## Extracted records
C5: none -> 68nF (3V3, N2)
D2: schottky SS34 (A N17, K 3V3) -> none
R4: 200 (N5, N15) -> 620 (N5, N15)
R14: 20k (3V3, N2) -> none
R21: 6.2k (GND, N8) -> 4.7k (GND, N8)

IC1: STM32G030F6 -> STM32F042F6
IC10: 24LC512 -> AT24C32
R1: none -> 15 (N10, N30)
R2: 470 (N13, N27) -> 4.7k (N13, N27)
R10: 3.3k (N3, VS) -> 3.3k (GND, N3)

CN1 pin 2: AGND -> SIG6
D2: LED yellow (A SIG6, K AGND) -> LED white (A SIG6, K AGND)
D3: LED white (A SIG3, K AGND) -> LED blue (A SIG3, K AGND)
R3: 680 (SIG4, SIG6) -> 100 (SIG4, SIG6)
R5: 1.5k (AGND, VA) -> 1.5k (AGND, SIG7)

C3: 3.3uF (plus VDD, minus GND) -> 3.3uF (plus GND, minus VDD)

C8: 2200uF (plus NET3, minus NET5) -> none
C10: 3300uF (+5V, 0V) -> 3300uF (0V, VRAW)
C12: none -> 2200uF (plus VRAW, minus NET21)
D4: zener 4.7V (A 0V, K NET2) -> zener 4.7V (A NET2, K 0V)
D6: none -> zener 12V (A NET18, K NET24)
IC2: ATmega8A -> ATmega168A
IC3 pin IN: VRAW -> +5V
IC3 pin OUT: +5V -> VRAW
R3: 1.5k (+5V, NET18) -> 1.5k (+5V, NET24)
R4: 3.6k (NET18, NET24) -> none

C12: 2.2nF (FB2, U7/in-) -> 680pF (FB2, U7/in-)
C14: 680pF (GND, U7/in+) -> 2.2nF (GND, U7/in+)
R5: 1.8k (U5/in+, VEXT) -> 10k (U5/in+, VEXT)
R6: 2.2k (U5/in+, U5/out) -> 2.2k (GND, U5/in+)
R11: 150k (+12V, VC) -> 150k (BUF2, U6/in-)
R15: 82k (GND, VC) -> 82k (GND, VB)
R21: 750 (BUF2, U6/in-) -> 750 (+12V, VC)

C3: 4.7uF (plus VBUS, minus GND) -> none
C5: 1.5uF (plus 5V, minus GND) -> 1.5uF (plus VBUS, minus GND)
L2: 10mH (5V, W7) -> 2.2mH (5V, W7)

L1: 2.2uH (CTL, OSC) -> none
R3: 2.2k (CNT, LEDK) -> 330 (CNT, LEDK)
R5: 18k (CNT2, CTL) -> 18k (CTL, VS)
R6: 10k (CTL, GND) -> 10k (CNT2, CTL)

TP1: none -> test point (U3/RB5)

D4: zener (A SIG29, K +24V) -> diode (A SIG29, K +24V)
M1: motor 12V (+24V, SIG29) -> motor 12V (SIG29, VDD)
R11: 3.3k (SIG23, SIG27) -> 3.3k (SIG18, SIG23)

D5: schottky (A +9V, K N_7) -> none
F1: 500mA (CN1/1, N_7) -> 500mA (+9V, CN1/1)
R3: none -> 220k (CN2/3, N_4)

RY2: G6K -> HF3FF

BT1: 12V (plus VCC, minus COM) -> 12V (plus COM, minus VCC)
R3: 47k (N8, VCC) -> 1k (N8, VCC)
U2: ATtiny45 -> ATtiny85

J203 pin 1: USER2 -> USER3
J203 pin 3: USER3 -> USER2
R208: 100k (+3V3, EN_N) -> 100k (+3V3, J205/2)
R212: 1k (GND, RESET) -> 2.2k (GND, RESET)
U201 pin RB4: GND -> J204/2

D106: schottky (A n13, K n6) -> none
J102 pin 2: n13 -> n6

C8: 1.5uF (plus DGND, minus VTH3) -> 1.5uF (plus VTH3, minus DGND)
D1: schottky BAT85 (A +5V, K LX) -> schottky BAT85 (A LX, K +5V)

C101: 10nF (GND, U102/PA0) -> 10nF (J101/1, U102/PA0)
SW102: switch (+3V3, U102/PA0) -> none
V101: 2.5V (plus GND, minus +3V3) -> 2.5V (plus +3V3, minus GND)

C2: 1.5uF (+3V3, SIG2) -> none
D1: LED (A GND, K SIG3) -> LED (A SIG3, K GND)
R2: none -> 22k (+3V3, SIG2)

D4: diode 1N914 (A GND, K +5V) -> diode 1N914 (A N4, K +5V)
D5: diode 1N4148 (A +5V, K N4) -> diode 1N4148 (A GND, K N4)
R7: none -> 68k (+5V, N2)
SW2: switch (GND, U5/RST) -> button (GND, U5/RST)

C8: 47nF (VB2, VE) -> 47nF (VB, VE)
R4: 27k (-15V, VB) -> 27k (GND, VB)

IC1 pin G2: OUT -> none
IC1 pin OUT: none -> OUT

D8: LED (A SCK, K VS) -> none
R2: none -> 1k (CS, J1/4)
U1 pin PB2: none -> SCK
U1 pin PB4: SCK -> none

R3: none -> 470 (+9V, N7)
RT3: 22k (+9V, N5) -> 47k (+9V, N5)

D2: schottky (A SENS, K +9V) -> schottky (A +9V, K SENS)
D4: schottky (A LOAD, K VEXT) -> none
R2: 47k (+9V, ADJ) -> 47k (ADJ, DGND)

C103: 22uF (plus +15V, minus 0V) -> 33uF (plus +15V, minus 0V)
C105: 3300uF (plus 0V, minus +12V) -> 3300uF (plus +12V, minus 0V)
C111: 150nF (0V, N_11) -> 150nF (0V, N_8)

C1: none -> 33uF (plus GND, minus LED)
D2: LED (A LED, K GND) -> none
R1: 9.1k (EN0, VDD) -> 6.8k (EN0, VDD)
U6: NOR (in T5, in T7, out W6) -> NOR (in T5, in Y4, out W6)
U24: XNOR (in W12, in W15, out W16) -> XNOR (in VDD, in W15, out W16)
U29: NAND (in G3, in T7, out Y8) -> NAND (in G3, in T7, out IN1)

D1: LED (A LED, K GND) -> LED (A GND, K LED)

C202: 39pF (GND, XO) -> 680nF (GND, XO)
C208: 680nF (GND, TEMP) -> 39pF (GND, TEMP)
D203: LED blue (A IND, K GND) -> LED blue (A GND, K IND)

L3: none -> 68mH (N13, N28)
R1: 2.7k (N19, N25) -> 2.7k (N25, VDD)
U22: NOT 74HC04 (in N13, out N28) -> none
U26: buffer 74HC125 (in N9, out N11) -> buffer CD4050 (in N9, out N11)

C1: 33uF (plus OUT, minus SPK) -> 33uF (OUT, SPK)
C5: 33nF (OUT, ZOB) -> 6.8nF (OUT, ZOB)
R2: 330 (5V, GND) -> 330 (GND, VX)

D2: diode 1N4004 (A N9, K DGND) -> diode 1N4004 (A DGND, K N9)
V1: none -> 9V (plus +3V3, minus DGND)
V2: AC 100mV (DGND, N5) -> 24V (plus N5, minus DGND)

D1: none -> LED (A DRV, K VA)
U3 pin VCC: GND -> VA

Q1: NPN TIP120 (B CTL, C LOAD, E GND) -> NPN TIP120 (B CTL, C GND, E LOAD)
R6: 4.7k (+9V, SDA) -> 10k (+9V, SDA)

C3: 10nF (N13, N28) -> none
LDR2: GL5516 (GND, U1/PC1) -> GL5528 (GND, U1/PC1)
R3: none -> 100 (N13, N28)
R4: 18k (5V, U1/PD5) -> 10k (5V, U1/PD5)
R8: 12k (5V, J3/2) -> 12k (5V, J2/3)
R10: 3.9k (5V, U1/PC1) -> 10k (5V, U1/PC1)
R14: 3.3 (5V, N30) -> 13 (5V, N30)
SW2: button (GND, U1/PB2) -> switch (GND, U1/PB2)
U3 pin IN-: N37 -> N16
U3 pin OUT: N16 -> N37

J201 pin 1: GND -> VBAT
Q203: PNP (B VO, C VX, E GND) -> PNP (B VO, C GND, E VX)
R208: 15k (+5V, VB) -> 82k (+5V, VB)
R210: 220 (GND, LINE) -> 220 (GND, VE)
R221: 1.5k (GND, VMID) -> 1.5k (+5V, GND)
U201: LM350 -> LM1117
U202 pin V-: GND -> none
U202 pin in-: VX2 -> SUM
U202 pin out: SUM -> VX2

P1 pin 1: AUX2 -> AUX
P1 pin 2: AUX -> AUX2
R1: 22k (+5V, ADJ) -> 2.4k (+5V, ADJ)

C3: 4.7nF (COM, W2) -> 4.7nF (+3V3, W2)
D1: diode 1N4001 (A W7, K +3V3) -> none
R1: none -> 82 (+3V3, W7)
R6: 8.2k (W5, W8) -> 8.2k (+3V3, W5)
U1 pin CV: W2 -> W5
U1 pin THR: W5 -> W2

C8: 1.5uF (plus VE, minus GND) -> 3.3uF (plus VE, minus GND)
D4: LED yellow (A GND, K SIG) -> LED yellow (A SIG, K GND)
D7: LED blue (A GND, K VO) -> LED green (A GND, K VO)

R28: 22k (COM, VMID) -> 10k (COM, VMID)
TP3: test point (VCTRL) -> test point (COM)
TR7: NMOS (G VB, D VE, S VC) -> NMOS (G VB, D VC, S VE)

## Directions
Copy range, inclusive: the line holding "IC3 pin OUT: +5V -> VRAW" to the line holding "C5: 1.5uF (plus". Reproduce exactly those lines of the records above and no others.

## Expected answer
IC3 pin OUT: +5V -> VRAW
R3: 1.5k (+5V, NET18) -> 1.5k (+5V, NET24)
R4: 3.6k (NET18, NET24) -> none

C12: 2.2nF (FB2, U7/in-) -> 680pF (FB2, U7/in-)
C14: 680pF (GND, U7/in+) -> 2.2nF (GND, U7/in+)
R5: 1.8k (U5/in+, VEXT) -> 10k (U5/in+, VEXT)
R6: 2.2k (U5/in+, U5/out) -> 2.2k (GND, U5/in+)
R11: 150k (+12V, VC) -> 150k (BUF2, U6/in-)
R15: 82k (GND, VC) -> 82k (GND, VB)
R21: 750 (BUF2, U6/in-) -> 750 (+12V, VC)

C3: 4.7uF (plus VBUS, minus GND) -> none
C5: 1.5uF (plus 5V, minus GND) -> 1.5uF (plus VBUS, minus GND)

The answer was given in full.